GIVEN REQUEST — Print the lines below exactly as they appear, but leave the pictures out of your answer.

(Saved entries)
━━━━━━━━━━

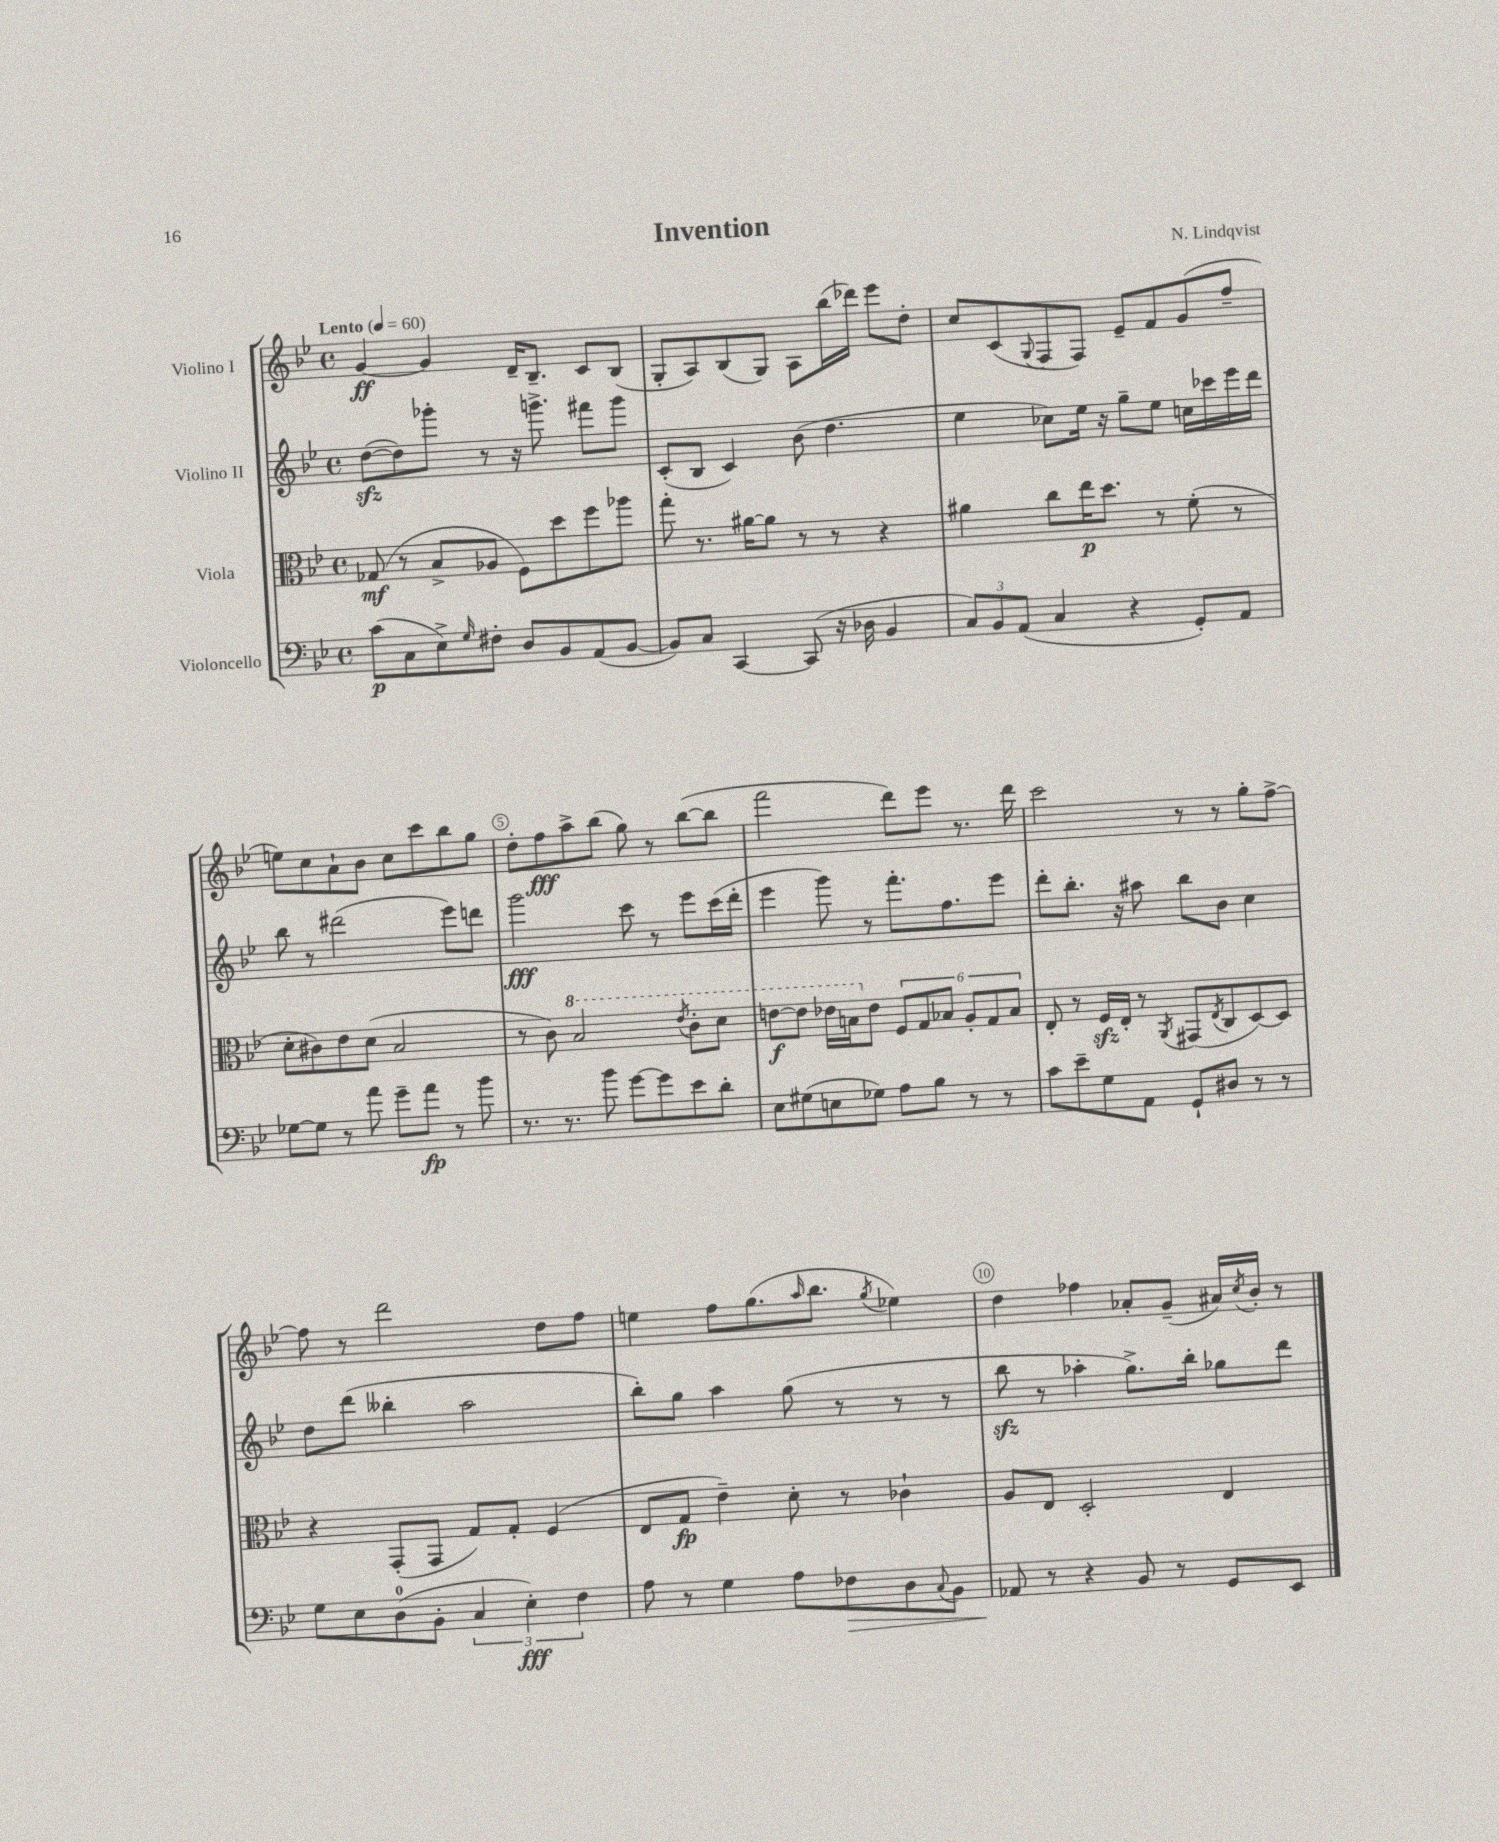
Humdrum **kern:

**kern	**kern	**kern	**kern
*staff4	*staff3	*staff2	*staff1
*clefF4	*clefC3	*clefG2	*clefG2
*k[b-e-]	*k[b-e-]	*k[b-e-]	*k[b-e-]
*M4/4	*M4/4	*M4/4	*M4/4
*met(c)	*met(c)	*met(c)	*met(c)
*MM60	*MM60	*MM60	*MM60
(8c	(8G-	([8dd	[4g
8C	8r	8dd])	.
8E-^)	8B-^	8ggg-'	4g]
16qqG	.	.	.
8F#'	8A-	8r	.
8D	8F)	16r	16d~
.	.	8.ggg^	8.B-~
8BB-	8dd	.	.
(8AA	8ff	8fff#	8c
[8BB-	8aa-	8ggg	(8B-
=	=	=	=
8BB-])	8gg'	(8c'	8G'
8C	8.r	8B-	8A)
[4CC	.	4c)	(8B-
.	[16a#	.	.
.	8a#]	.	8G)
(8CC]	8r	(8b-	8A
16r	8r	4.dd	(16bb-
16D-	.	.	16ddd-)
4BB-	4r	.	8eee-
.	.	.	8dd'
=	=	=	=
12C)	4a#	4ee-	8cc
12BB-	.	.	.
.	.	.	(8c
(12AA	.	.	.
.	.	.	8qqG
4C	8cc	8cc-)	8F
.	16ee-	16ee-	8F)
.	8.dd	16r	.
4r	.	8gg~	8e-~
.	8r	8ee-	8f
8GG')	(8f'	16cc	(8g
.	.	16ccc-	.
8AA	8r	16eee-	8ff~
.	.	16ddd	.
=	=	=	=
[8G-	8d'	8bb-	8ee)
8G-]	8c#)	8r	8cc
8r	8e-	(2ddd#	8a`
8a	(8d	.	8b-
8g~	2B-	.	8cc
8a	.	.	8ccc
8r	.	8eee-)	8bb-
8b-	.	8ddd	8gg
=	=	=	=
8.r	8r	2ggg	8dd'
.	8c)	.	8ff
8.r	.	.	.
.	2b-	.	8aa^
8b-	.	.	(8bb-
[8g	.	8ccc	8gg)
8g]	.	8r	8r
.	8qee-	.	.
8e-	8cc'	8eee-	([8bb-
8d'	8dd	(16ccc	8bb-]
.	.	16ddd'	.
=	=	=	=
8E-	[8ee	4eee-	2fff
(8G#	8ee]	.	.
8E	16ee-	8ggg)	.
.	16b	.	.
8G-)	8e-	8r	.
8A	12F	8.fff'	8ddd)
.	12G	.	.
8B-	.	.	8eee-
.	12B-	.	.
.	.	8.ff	.
8r	12A'	.	8.r
.	12G	.	.
8r	.	8eee-	.
.	12B-	.	.
.	.	.	16ddd
=	=	=	=
8c	8E-'	8ddd'	2ccc
8e-~	8r	8.bb-'	.
8G	16F	.	.
.	16E-'	16r	.
8AA	8r	8aa#	.
.	8qAA	.	.
8GG`	(8GG#	8bb-	8r
.	8qE-	.	.
8D#	8C	8b-	8r
8r	[8D)	4cc	8gg'
8r	8D]	.	[8ff^
=	=	=	=
8G	4r	8dd	8ff]
8E-	.	(8ddd	8r
(8D	(8GG'	4bb--'	2ddd
8BB-'	8GG	.	.
6C	8G)	2aa	.
.	8G'	.	.
6E-')	.	.	.
.	(4F	.	8dd
6F	.	.	.
.	.	.	8ff
=	=	=	=
8A	8E-	8bb-')	4ee
8r	8G	8gg	.
4G	4e-~)	4aa	8ff
.	.	.	(8.gg
8A	8d'	(8gg	.
.	.	.	16qqaa
.	.	.	8.bb-
8F-	8r	8r	.
.	.	.	8qgg
8D	4c-`	8r	4ee-)
8qqC	.	.	.
8BB-	.	8r	.
=	=	=	=
8AA-	8A	8bb-	4dd
8r	8E-	8r	.
4r	2D'	4aa-'	4ff-
8BB-	.	8.gg^)	8a-'
8r	.	.	(8g~
.	.	16bb-'	.
8GG	4E-	8gg-	16a#)
.	.	.	8qcc
.	.	.	16b-'
8EE-	.	8ddd	8r
==	==	==	==
*-	*-	*-	*-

━━━━━━━━━━

RESPONSE TO THIS TASK —
Humdrum **kern:

**kern	**kern	**kern	**kern
*staff4	*staff3	*staff2	*staff1
*clefF4	*clefC3	*clefG2	*clefG2
*k[b-e-]	*k[b-e-]	*k[b-e-]	*k[b-e-]
*M4/4	*M4/4	*M4/4	*M4/4
*met(c)	*met(c)	*met(c)	*met(c)
*MM60	*MM60	*MM60	*MM60
(8c	(8G-	([8dd	[4g
8C	8r	8dd])	.
8E-^)	8B-^	8ggg-'	4g]
16qqG	.	.	.
8F#'	8A-	8r	.
8D	8F)	16r	16d~
.	.	8.ggg^	8.B-~
8BB-	8dd	.	.
(8AA	8ff	8fff#	8c
[8BB-	8aa-	8ggg	(8B-
=	=	=	=
8BB-])	8gg'	(8c'	8G'
8C	8.r	8B-	8A)
[4CC	.	4c)	(8B-
.	[16a#	.	.
.	8a#]	.	8G)
(8CC]	8r	(8b-	8A
16r	8r	4.dd	(16bb-
16D-	.	.	16ddd-)
4BB-	4r	.	8eee-
.	.	.	8dd'
=	=	=	=
12C)	4a#	4ee-	8cc
12BB-	.	.	.
.	.	.	(8c
(12AA	.	.	.
.	.	.	8qqG
4C	8cc	8cc-)	8F
.	16ee-	16ee-	8F)
.	8.dd	16r	.
4r	.	8gg~	8e-~
.	8r	8ee-	8f
8GG')	(8f'	16cc	(8g
.	.	16ccc-	.
8AA	8r	16eee-	8ff~
.	.	16ddd	.
=	=	=	=
[8G-	8d'	8bb-	8ee)
8G-]	8c#)	8r	8cc
8r	8e-	(2ddd#	8a`
8a	(8d	.	8b-
8g~	2B-	.	8cc
8a	.	.	8ccc
8r	.	8eee-)	8bb-
8b-	.	8ddd	8gg
=	=	=	=
8.r	8r	2ggg	8dd'
.	8c)	.	8ff
8.r	.	.	.
.	2b-	.	8aa^
8b-	.	.	(8bb-
[8g	.	8ccc	8gg)
8g]	.	8r	8r
.	8qee-	.	.
8e-	8cc'	8eee-	([8bb-
8d'	8dd	(16ccc	8bb-]
.	.	16ddd'	.
=	=	=	=
8E-	[8ee	4eee-	2fff
(8G#	8ee]	.	.
8E	16ee-	8ggg)	.
.	16b	.	.
8G-)	8e-	8r	.
8A	12F	8.fff'	8ddd)
.	12G	.	.
8B-	.	.	8eee-
.	12B-	.	.
.	.	8.ff	.
8r	12A'	.	8.r
.	12G	.	.
8r	.	8eee-	.
.	12B-	.	.
.	.	.	16ddd
=	=	=	=
8c	8E-'	8ddd'	2ccc
8e-~	8r	8.bb-'	.
8G	16F	.	.
.	16E-'	16r	.
8AA	8r	8aa#	.
.	8qAA	.	.
8GG`	(8GG#	8bb-	8r
.	8qE-	.	.
8D#	8C	8b-	8r
8r	[8D)	4cc	8gg'
8r	8D]	.	[8ff^
=	=	=	=
8G	4r	8dd	8ff]
8E-	.	(8ddd	8r
(8D	(8GG'	4bb--'	2ddd
8BB-'	8GG	.	.
6C	8G)	2aa	.
.	8G'	.	.
6E-')	.	.	.
.	(4F	.	8dd
6F	.	.	.
.	.	.	8ff
=	=	=	=
8A	8E-	8bb-')	4ee
8r	8G	8gg	.
4G	4e-~)	4aa	8ff
.	.	.	(8.gg
8A	8d'	(8gg	.
.	.	.	16qqaa
.	.	.	8.bb-
8F-	8r	8r	.
.	.	.	8qgg
8D	4c-`	8r	4ee-)
8qqC	.	.	.
8BB-	.	8r	.
=	=	=	=
8AA-	8A	8bb-	4dd
8r	8E-	8r	.
4r	2D'	4aa-'	4ff-
8BB-	.	8.gg^)	8a-'
8r	.	.	(8g~
.	.	16bb-'	.
8GG	4E-	8gg-	16a#)
.	.	.	8qcc
.	.	.	16b-'
8EE-	.	8ddd	8r
==	==	==	==
*-	*-	*-	*-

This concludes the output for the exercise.